» **Work instruction**: Write the records out once more, exactly as they are given.

» **Excerpted records**:
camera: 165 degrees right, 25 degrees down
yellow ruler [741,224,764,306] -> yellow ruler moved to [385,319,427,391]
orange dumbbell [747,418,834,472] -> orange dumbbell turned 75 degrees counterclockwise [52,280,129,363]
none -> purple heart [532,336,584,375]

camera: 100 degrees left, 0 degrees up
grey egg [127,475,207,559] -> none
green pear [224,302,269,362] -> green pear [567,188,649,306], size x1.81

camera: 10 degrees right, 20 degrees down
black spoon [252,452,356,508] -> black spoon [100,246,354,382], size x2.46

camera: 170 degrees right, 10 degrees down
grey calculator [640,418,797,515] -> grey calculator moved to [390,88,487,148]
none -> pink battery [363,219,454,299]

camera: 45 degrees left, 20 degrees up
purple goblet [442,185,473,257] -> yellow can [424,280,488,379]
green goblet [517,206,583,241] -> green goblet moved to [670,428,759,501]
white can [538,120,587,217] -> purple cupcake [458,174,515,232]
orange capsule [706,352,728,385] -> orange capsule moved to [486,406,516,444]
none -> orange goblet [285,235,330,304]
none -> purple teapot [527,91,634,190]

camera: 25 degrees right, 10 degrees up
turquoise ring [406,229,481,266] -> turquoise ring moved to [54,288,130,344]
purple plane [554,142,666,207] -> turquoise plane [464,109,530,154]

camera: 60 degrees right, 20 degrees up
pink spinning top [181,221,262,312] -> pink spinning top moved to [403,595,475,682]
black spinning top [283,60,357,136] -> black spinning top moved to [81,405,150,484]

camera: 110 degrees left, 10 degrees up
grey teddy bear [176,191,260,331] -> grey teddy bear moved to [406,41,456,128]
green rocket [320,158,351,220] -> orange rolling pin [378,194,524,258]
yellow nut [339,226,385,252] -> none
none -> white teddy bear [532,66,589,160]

» **Result**:
camera: 165 degrees right, 25 degrees down
yellow ruler [741,224,764,306] -> yellow ruler moved to [385,319,427,391]
orange dumbbell [747,418,834,472] -> orange dumbbell turned 75 degrees counterclockwise [52,280,129,363]
none -> purple heart [532,336,584,375]

camera: 100 degrees left, 0 degrees up
grey egg [127,475,207,559] -> none
green pear [224,302,269,362] -> green pear [567,188,649,306], size x1.81

camera: 10 degrees right, 20 degrees down
black spoon [252,452,356,508] -> black spoon [100,246,354,382], size x2.46

camera: 170 degrees right, 10 degrees down
grey calculator [640,418,797,515] -> grey calculator moved to [390,88,487,148]
none -> pink battery [363,219,454,299]

camera: 45 degrees left, 20 degrees up
purple goblet [442,185,473,257] -> yellow can [424,280,488,379]
green goblet [517,206,583,241] -> green goblet moved to [670,428,759,501]
white can [538,120,587,217] -> purple cupcake [458,174,515,232]
orange capsule [706,352,728,385] -> orange capsule moved to [486,406,516,444]
none -> orange goblet [285,235,330,304]
none -> purple teapot [527,91,634,190]

camera: 25 degrees right, 10 degrees up
turquoise ring [406,229,481,266] -> turquoise ring moved to [54,288,130,344]
purple plane [554,142,666,207] -> turquoise plane [464,109,530,154]

camera: 60 degrees right, 20 degrees up
pink spinning top [181,221,262,312] -> pink spinning top moved to [403,595,475,682]
black spinning top [283,60,357,136] -> black spinning top moved to [81,405,150,484]

camera: 110 degrees left, 10 degrees up
grey teddy bear [176,191,260,331] -> grey teddy bear moved to [406,41,456,128]
green rocket [320,158,351,220] -> orange rolling pin [378,194,524,258]
yellow nut [339,226,385,252] -> none
none -> white teddy bear [532,66,589,160]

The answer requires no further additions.